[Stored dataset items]
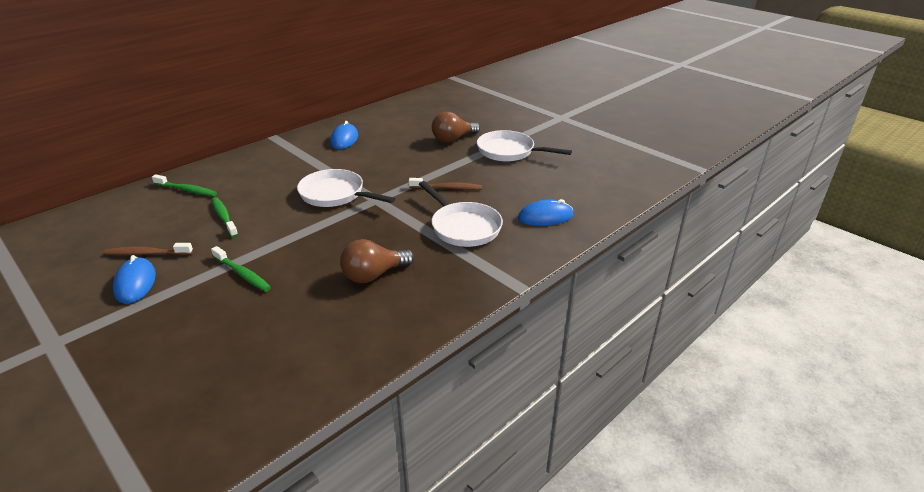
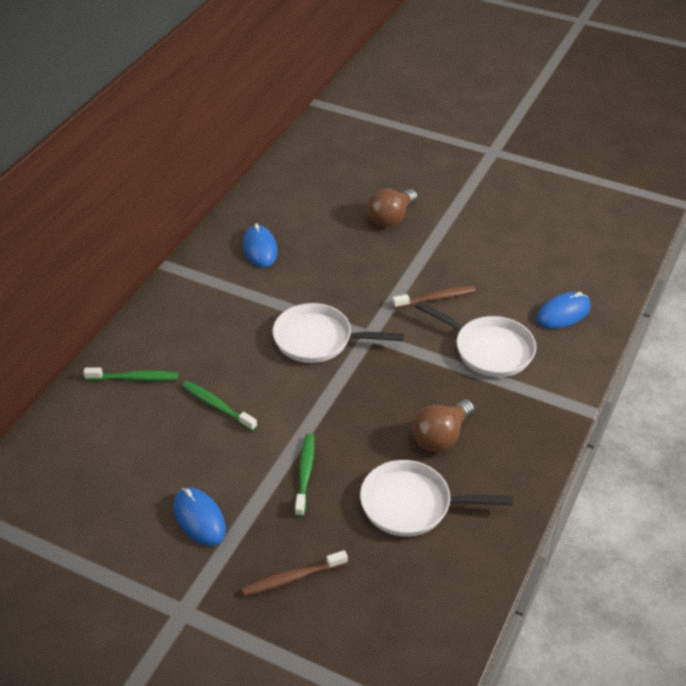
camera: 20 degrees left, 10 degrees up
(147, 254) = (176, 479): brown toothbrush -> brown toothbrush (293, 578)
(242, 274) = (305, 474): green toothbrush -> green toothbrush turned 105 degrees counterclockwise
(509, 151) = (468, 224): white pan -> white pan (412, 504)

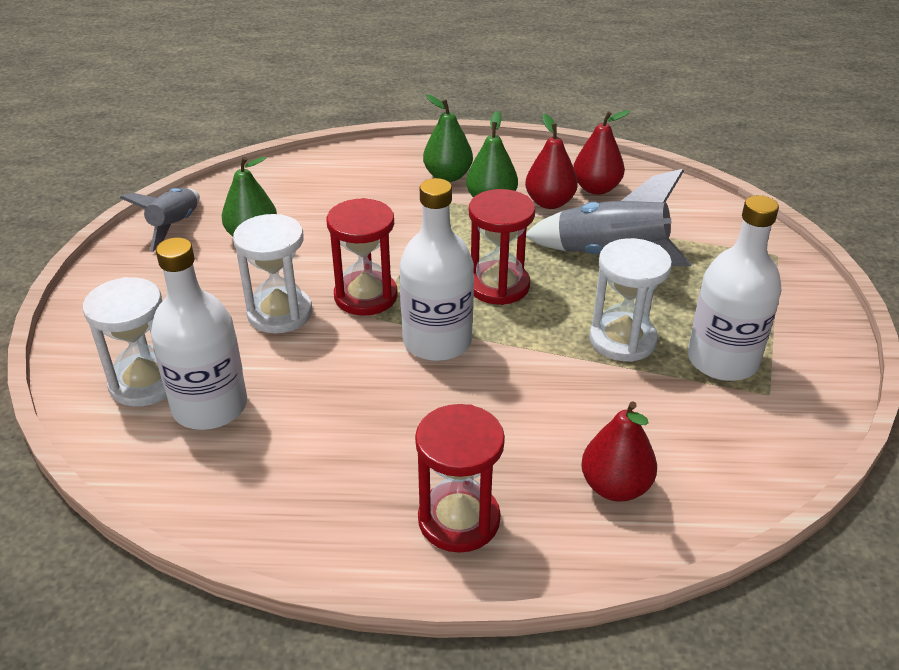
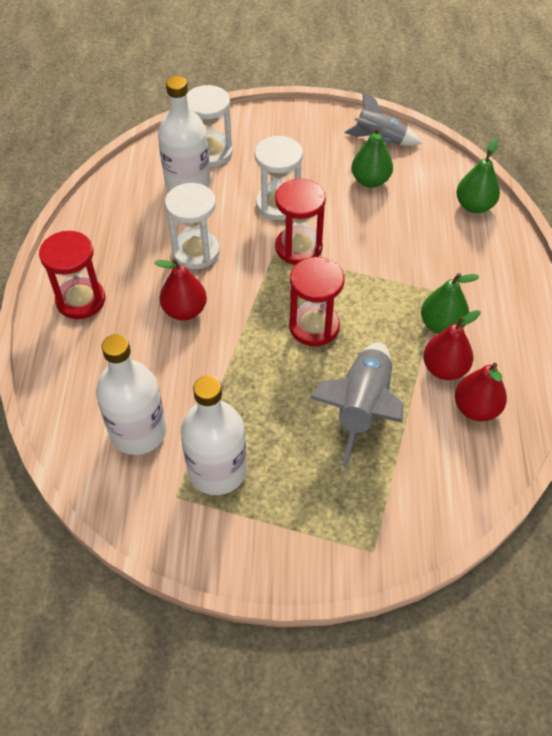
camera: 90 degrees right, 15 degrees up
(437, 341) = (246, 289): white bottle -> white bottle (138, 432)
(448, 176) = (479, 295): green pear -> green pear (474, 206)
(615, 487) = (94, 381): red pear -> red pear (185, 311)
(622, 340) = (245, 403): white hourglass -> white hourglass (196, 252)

What to work on: Only the lines from the one with "(437, 341) = (246, 289): white" through the end of the records above are to be copied, exactly as written.

Answer area:
(437, 341) = (246, 289): white bottle -> white bottle (138, 432)
(448, 176) = (479, 295): green pear -> green pear (474, 206)
(615, 487) = (94, 381): red pear -> red pear (185, 311)
(622, 340) = (245, 403): white hourglass -> white hourglass (196, 252)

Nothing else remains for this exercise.